Object matching data
-=-=-=-=-

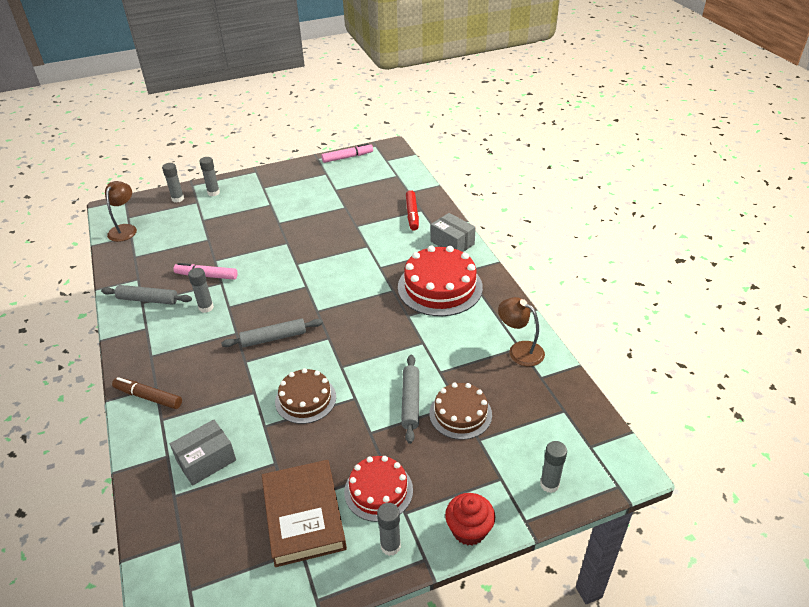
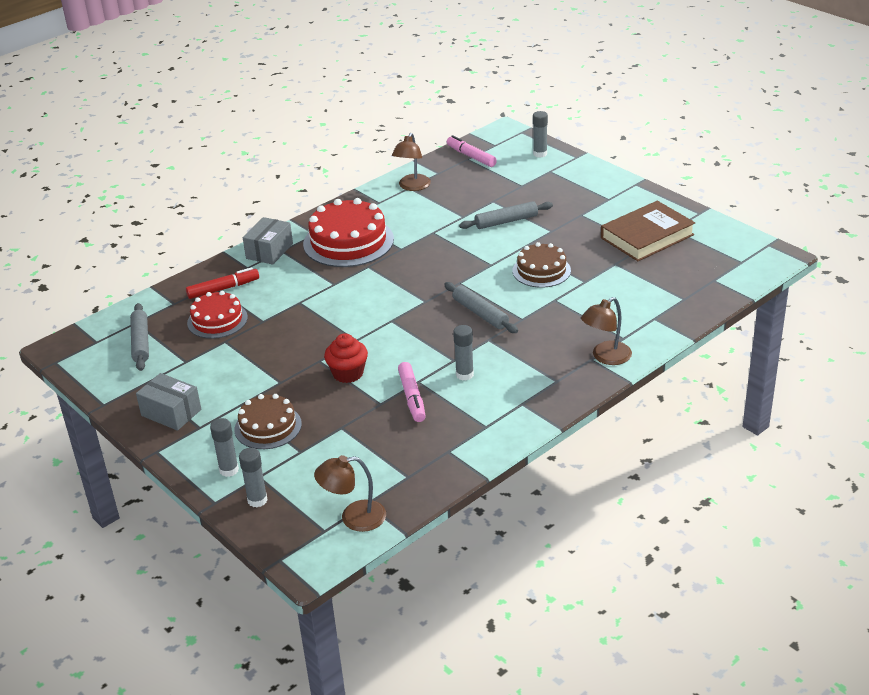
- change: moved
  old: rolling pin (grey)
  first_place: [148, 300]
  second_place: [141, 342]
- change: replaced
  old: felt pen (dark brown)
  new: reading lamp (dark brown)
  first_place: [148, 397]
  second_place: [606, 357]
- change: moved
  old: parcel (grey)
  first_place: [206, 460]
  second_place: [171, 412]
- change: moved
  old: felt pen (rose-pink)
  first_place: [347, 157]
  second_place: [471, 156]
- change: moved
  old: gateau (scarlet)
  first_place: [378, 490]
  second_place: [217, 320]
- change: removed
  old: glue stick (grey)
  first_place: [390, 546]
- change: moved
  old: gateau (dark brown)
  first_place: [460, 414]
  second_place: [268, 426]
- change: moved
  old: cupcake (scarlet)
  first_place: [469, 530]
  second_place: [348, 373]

-=-=-=-=-

Work to complete
Starting with the top line, write out all the data above exactly; keep the pictures out.

Answer for the task
- change: moved
  old: rolling pin (grey)
  first_place: [148, 300]
  second_place: [141, 342]
- change: replaced
  old: felt pen (dark brown)
  new: reading lamp (dark brown)
  first_place: [148, 397]
  second_place: [606, 357]
- change: moved
  old: parcel (grey)
  first_place: [206, 460]
  second_place: [171, 412]
- change: moved
  old: felt pen (rose-pink)
  first_place: [347, 157]
  second_place: [471, 156]
- change: moved
  old: gateau (scarlet)
  first_place: [378, 490]
  second_place: [217, 320]
- change: removed
  old: glue stick (grey)
  first_place: [390, 546]
- change: moved
  old: gateau (dark brown)
  first_place: [460, 414]
  second_place: [268, 426]
- change: moved
  old: cupcake (scarlet)
  first_place: [469, 530]
  second_place: [348, 373]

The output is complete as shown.